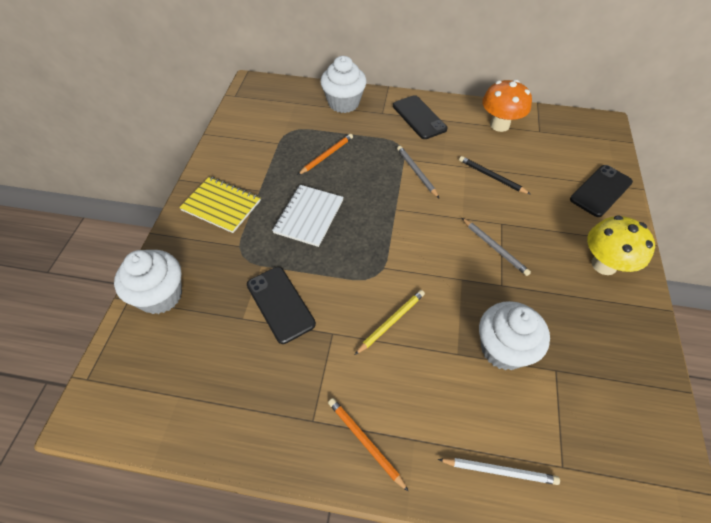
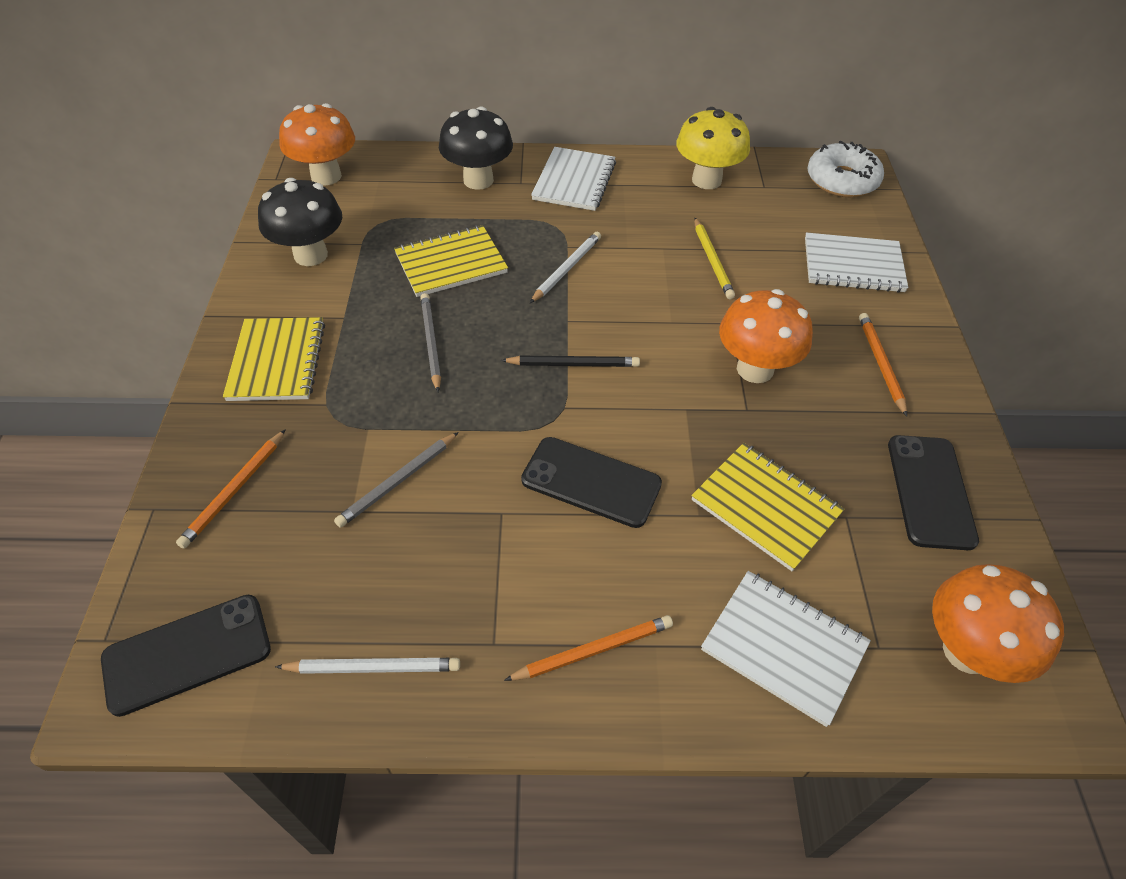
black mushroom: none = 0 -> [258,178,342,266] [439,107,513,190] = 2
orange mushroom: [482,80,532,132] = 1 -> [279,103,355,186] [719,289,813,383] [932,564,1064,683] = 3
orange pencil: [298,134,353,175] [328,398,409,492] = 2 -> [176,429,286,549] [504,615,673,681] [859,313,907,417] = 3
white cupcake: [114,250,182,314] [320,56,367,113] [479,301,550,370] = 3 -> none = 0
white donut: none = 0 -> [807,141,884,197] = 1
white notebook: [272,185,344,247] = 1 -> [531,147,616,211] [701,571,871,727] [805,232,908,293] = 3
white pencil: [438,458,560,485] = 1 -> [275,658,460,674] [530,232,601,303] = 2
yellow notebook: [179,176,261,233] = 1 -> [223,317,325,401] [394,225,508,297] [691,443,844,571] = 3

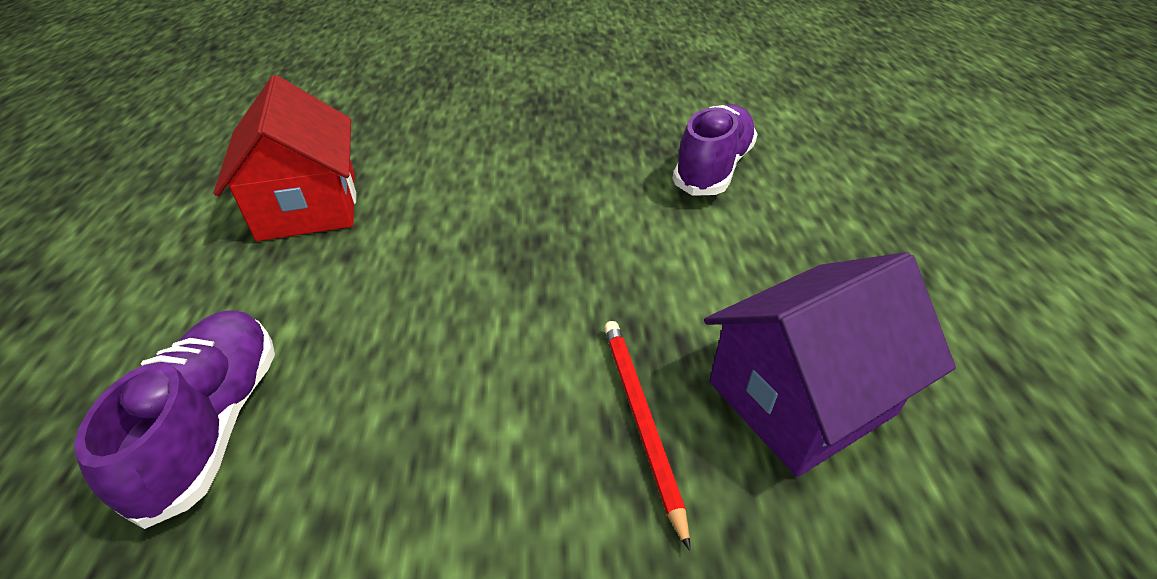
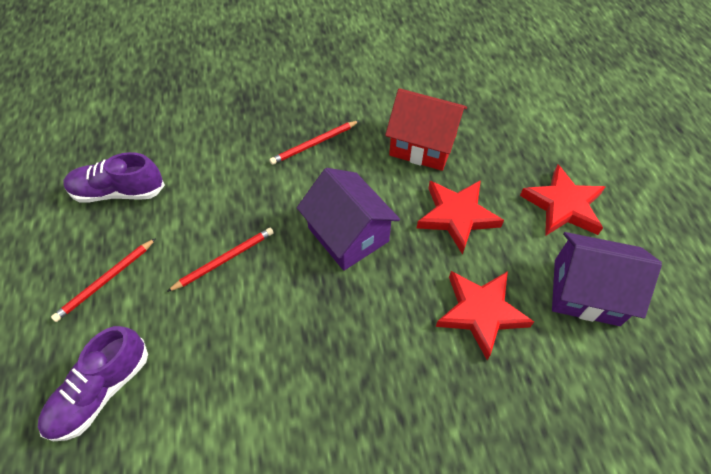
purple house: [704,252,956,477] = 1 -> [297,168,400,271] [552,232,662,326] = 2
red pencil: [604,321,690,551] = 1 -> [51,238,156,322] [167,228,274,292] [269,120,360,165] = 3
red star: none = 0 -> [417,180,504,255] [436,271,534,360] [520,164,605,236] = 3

==

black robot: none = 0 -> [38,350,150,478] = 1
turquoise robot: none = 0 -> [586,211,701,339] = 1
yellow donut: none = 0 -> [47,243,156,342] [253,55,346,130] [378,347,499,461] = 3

---

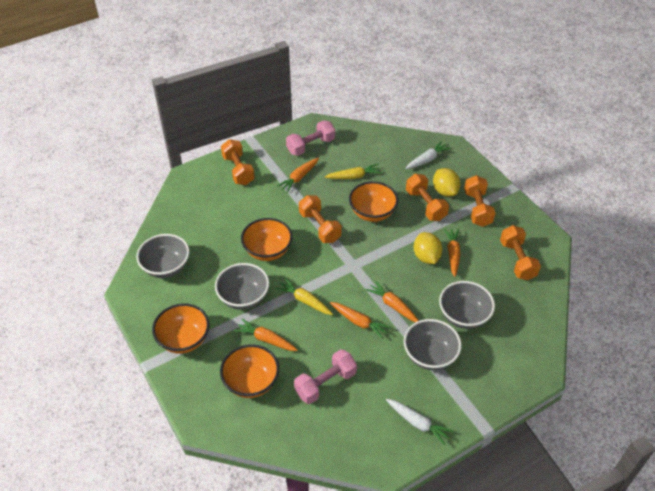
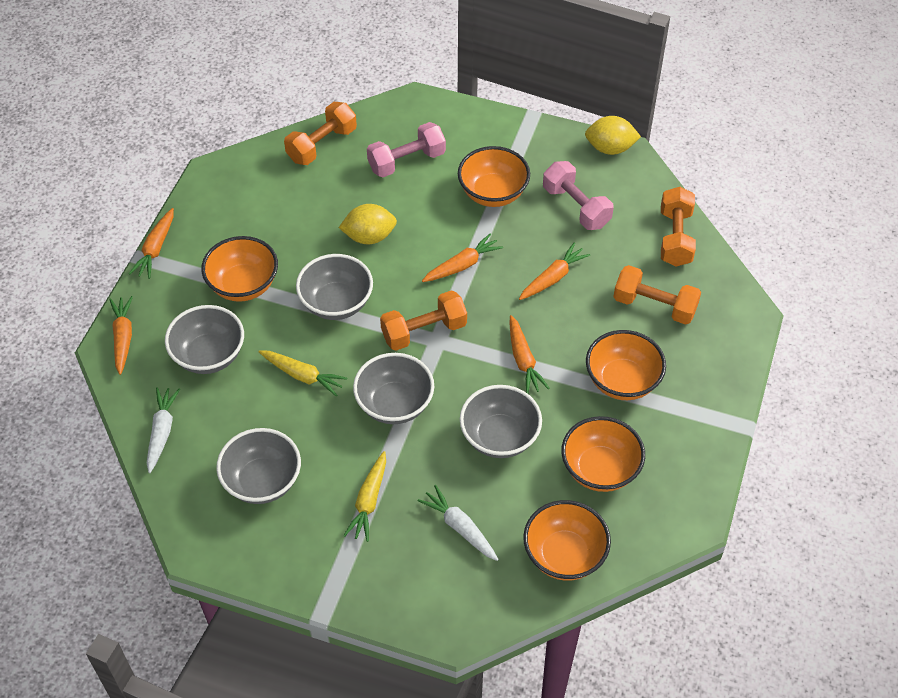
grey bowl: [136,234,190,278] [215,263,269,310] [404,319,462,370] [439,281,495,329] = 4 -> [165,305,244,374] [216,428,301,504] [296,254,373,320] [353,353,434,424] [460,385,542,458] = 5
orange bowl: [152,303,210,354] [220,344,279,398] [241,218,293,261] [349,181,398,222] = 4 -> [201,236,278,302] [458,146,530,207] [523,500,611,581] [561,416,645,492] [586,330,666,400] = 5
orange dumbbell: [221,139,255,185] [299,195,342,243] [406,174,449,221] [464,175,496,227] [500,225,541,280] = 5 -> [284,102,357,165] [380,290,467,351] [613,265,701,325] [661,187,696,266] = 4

Problem to solve = Pictures aside, return exactly the lines from the data above, starting at the line that has "black mushroom: none" and ending at the line that has "red star: none", both included.

Written answer =
black mushroom: none = 0 -> [258,178,342,266] [439,107,513,190] = 2
orange mushroom: [482,80,532,132] = 1 -> [279,103,355,186] [719,289,813,383] [932,564,1064,683] = 3
orange pencil: [298,134,353,175] [328,398,409,492] = 2 -> [176,429,286,549] [504,615,673,681] [859,313,907,417] = 3
white cupcake: [114,250,182,314] [320,56,367,113] [479,301,550,370] = 3 -> none = 0
white donut: none = 0 -> [807,141,884,197] = 1
white notebook: [272,185,344,247] = 1 -> [531,147,616,211] [701,571,871,727] [805,232,908,293] = 3
white pencil: [438,458,560,485] = 1 -> [275,658,460,674] [530,232,601,303] = 2
yellow notebook: [179,176,261,233] = 1 -> [223,317,325,401] [394,225,508,297] [691,443,844,571] = 3

purple house: [704,252,956,477] = 1 -> [297,168,400,271] [552,232,662,326] = 2
red pencil: [604,321,690,551] = 1 -> [51,238,156,322] [167,228,274,292] [269,120,360,165] = 3
red star: none = 0 -> [417,180,504,255] [436,271,534,360] [520,164,605,236] = 3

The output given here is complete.